● **About this task**
Give an exact copy of the line that has "C2: none -> 47nF (+12V, GND)" and of every line below it, through the last, with nothing else.

● **Given records**
┌────────
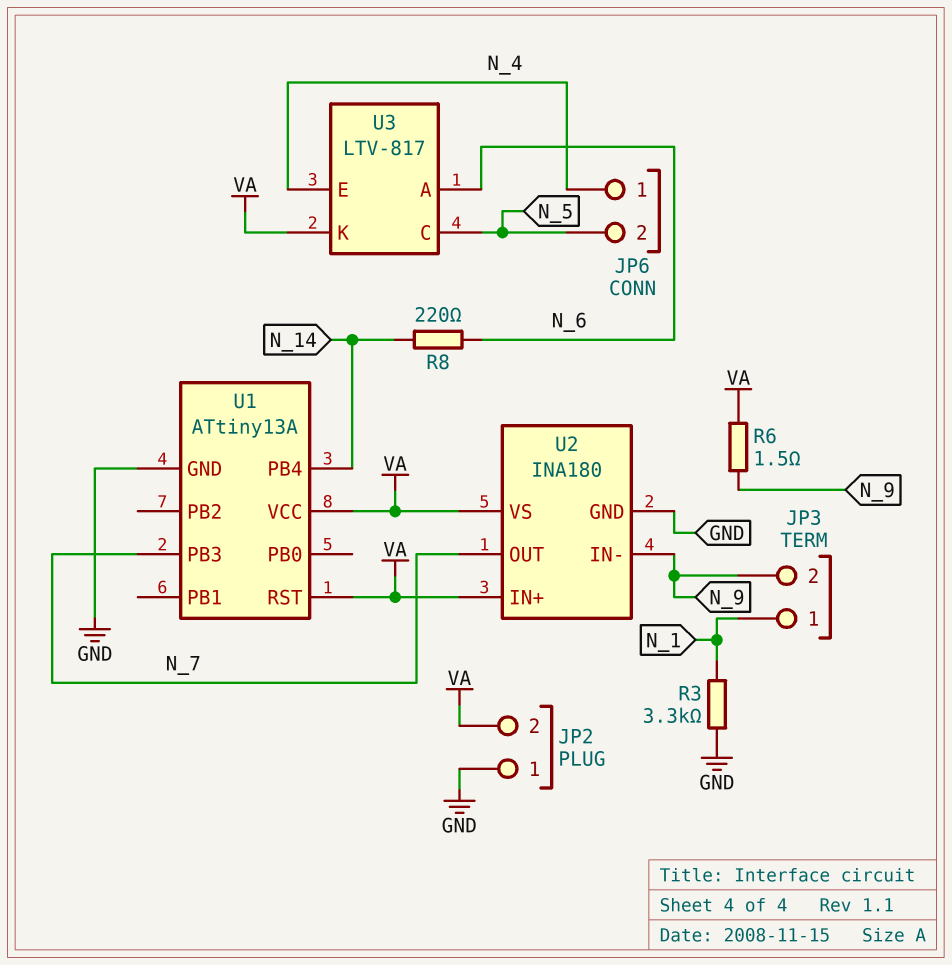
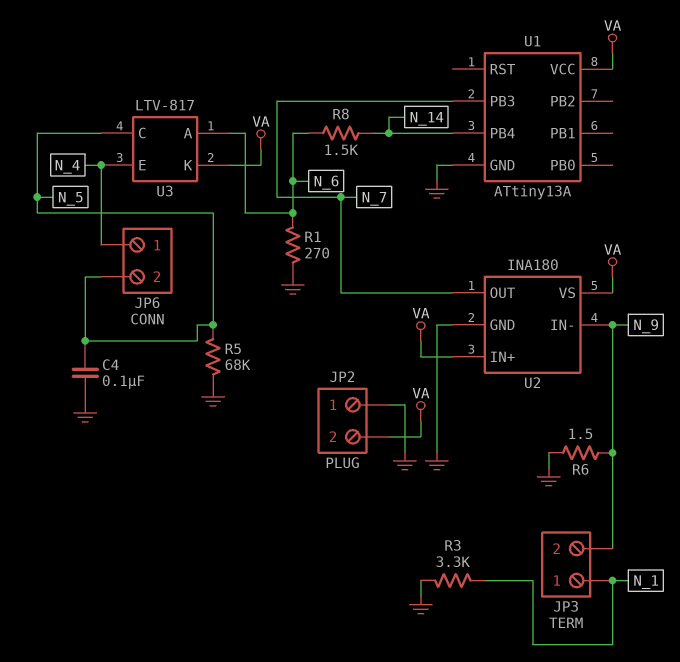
C4: none -> 100nF (GND, N_5)
R1: none -> 270 (GND, N_6)
R5: none -> 68k (GND, N_5)
R6: 1.5 (N_9, VA) -> 1.5 (GND, N_9)
R8: 220 (N_6, N_14) -> 1.5k (N_6, N_14)
U1 pin RST: VA -> none

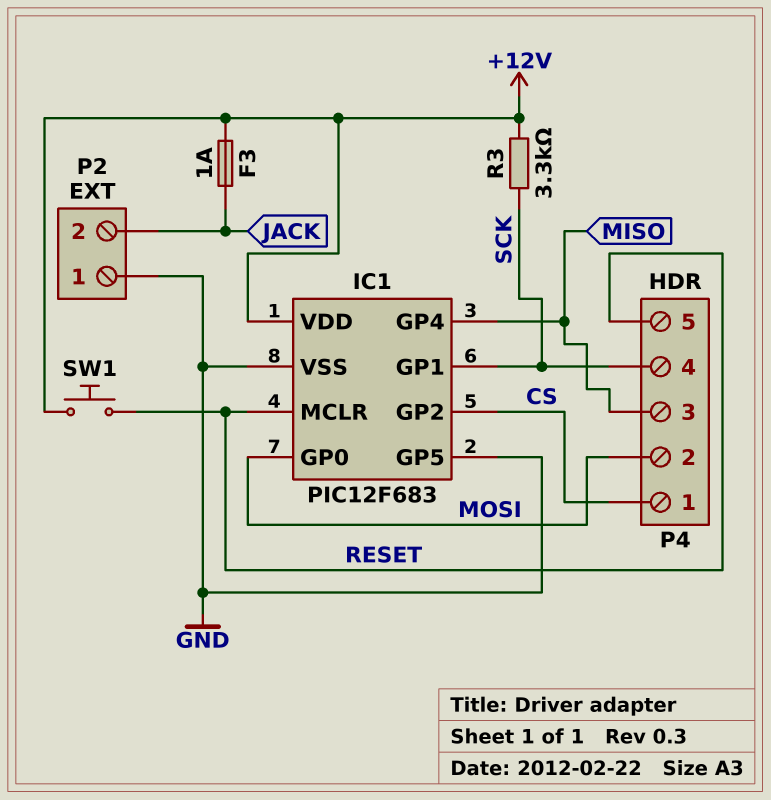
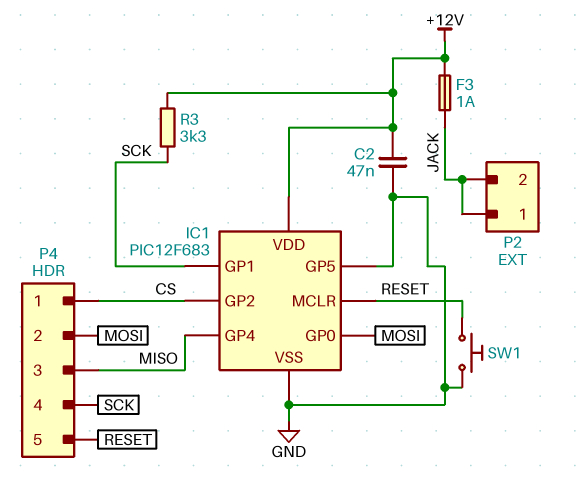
C2: none -> 47nF (+12V, GND)
P2 pin 1: GND -> JACK
SW1: button (+12V, RESET) -> button (GND, RESET)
└────────
● **Expected output**
C2: none -> 47nF (+12V, GND)
P2 pin 1: GND -> JACK
SW1: button (+12V, RESET) -> button (GND, RESET)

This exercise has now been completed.